STUDY MATERIAL >>
——————————

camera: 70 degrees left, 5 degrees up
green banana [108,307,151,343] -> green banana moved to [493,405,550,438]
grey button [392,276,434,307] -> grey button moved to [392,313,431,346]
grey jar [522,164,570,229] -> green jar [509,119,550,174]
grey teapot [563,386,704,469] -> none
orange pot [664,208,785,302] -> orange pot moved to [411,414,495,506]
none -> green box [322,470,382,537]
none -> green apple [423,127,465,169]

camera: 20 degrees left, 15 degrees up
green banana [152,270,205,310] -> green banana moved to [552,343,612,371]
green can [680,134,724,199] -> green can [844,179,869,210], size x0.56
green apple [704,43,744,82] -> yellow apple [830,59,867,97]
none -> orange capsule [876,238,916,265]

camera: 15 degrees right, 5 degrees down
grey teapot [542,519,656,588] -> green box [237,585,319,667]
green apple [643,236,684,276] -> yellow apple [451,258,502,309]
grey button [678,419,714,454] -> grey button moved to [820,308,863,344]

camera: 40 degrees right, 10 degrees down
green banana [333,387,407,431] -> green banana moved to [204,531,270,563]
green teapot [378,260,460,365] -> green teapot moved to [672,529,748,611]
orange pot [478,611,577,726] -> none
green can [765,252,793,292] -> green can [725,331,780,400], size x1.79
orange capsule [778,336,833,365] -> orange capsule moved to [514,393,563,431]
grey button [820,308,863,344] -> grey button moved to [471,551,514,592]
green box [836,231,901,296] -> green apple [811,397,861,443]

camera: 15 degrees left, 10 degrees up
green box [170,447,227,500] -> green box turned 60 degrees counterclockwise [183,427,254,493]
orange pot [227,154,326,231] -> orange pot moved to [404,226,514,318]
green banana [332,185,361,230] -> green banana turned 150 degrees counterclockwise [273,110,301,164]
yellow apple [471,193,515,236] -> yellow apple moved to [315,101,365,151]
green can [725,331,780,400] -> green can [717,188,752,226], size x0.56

——————————

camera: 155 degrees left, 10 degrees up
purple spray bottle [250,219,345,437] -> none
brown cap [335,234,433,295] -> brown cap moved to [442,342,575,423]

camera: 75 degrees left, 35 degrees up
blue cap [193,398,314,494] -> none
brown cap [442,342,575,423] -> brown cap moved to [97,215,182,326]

——————————

REQUIREMENT >> All lines in the data above from the one with "green banana [332,185,361,230]" through the one with "green can [725,331,780,400] ->" must be repeated exactly, and no others.

WRITTEN RESPONSE >>
green banana [332,185,361,230] -> green banana turned 150 degrees counterclockwise [273,110,301,164]
yellow apple [471,193,515,236] -> yellow apple moved to [315,101,365,151]
green can [725,331,780,400] -> green can [717,188,752,226], size x0.56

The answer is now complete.